## Work request
Report, from the records below, every line where the word "semicircle" appears.

::: Dataset extract :::

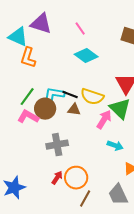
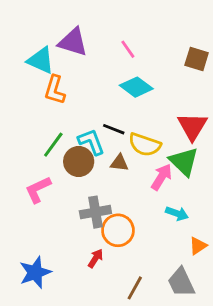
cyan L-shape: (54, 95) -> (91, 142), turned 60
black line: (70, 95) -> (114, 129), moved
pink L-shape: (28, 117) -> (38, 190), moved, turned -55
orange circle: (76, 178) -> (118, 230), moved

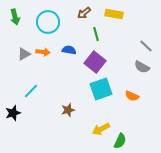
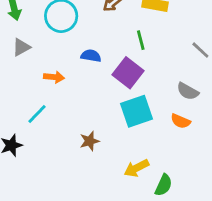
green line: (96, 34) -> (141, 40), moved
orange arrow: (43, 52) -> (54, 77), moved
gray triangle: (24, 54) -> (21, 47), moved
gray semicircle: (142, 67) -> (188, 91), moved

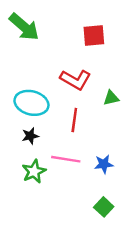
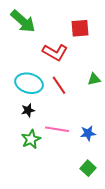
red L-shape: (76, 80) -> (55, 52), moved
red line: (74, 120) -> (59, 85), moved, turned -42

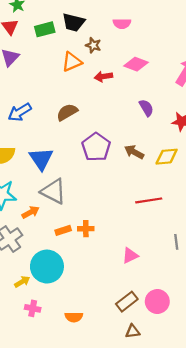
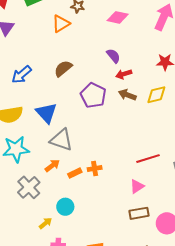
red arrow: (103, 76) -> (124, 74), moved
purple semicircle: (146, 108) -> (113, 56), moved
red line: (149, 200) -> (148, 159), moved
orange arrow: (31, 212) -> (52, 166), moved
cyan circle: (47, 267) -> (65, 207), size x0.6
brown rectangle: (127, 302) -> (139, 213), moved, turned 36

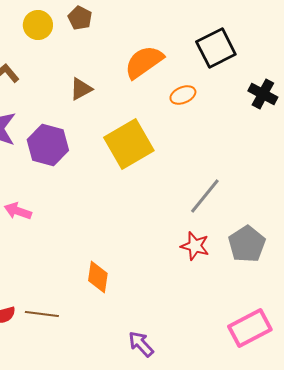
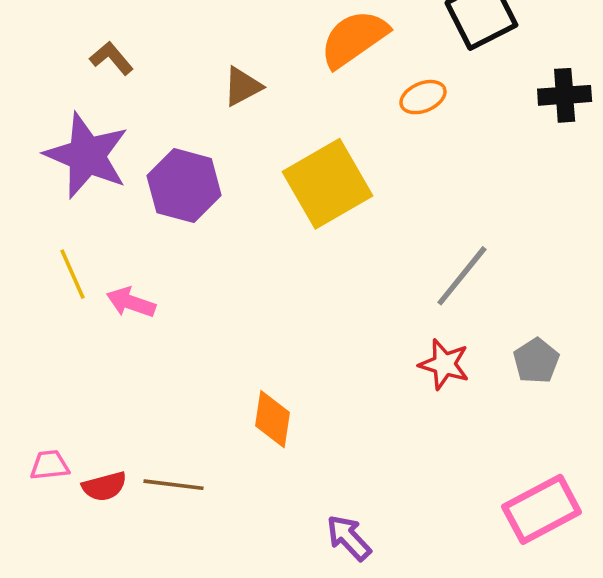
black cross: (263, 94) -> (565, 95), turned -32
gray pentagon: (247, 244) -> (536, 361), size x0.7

:::

## Exercise solution
gray semicircle: (142, 67) -> (188, 91), moved
purple semicircle: (146, 108) -> (113, 56), moved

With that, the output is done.